-- Information given follows --

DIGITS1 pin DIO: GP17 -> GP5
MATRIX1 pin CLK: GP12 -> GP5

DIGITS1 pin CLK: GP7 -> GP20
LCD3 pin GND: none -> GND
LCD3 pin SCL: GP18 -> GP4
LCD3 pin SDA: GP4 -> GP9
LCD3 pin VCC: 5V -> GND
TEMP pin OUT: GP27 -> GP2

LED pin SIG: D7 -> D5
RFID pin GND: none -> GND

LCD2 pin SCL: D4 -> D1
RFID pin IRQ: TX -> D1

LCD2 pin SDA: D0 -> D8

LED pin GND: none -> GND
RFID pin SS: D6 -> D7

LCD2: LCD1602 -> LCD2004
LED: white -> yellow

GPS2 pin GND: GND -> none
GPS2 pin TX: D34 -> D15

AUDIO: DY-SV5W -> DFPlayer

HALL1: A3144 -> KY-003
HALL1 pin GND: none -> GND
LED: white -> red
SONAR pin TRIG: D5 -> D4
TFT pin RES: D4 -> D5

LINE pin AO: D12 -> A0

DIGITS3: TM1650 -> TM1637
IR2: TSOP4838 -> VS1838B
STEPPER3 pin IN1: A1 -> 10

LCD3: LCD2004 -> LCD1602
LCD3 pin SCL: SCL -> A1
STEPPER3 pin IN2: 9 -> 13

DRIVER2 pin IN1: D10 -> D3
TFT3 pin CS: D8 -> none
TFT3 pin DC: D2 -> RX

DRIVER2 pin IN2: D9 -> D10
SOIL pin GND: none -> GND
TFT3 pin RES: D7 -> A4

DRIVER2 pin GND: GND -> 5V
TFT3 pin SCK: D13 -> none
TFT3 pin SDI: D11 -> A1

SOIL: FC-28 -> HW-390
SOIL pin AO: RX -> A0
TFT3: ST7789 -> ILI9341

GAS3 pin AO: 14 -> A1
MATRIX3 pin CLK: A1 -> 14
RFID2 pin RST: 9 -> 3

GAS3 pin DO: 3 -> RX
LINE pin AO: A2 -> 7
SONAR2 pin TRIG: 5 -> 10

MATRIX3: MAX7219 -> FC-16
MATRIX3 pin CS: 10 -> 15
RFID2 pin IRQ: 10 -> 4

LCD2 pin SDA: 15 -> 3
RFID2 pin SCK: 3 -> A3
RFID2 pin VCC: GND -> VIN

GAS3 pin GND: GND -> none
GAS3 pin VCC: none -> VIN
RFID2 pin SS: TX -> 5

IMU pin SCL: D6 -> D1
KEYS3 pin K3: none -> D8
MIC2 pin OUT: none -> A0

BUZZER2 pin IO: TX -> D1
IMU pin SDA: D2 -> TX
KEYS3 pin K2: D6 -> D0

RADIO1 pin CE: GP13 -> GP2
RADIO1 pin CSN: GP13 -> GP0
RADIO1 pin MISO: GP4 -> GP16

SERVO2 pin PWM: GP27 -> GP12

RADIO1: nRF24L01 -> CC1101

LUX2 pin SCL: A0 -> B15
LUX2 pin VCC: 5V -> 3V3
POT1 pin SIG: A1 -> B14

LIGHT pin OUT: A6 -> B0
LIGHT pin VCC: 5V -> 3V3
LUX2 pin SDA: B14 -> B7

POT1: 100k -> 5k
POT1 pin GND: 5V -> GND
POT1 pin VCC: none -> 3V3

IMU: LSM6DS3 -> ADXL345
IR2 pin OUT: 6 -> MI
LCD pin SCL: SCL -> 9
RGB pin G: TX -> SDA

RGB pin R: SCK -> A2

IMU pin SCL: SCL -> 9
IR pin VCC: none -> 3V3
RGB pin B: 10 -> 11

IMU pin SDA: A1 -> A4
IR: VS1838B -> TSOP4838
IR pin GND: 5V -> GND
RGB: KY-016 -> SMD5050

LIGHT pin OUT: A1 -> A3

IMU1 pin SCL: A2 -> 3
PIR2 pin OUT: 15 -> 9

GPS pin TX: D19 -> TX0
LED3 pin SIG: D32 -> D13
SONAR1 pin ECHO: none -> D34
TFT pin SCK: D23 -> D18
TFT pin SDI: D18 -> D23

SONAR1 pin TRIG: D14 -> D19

-- Information given concluded --

*Task instructions:* Taking the records above, retype every line from the one with "POT1 pin SIG: A1 -> B14" down to the one with "IMU pin SCL: SCL -> 9", exactly and with nothing else.

*Answer box:*
POT1 pin SIG: A1 -> B14

LIGHT pin OUT: A6 -> B0
LIGHT pin VCC: 5V -> 3V3
LUX2 pin SDA: B14 -> B7

POT1: 100k -> 5k
POT1 pin GND: 5V -> GND
POT1 pin VCC: none -> 3V3

IMU: LSM6DS3 -> ADXL345
IR2 pin OUT: 6 -> MI
LCD pin SCL: SCL -> 9
RGB pin G: TX -> SDA

RGB pin R: SCK -> A2

IMU pin SCL: SCL -> 9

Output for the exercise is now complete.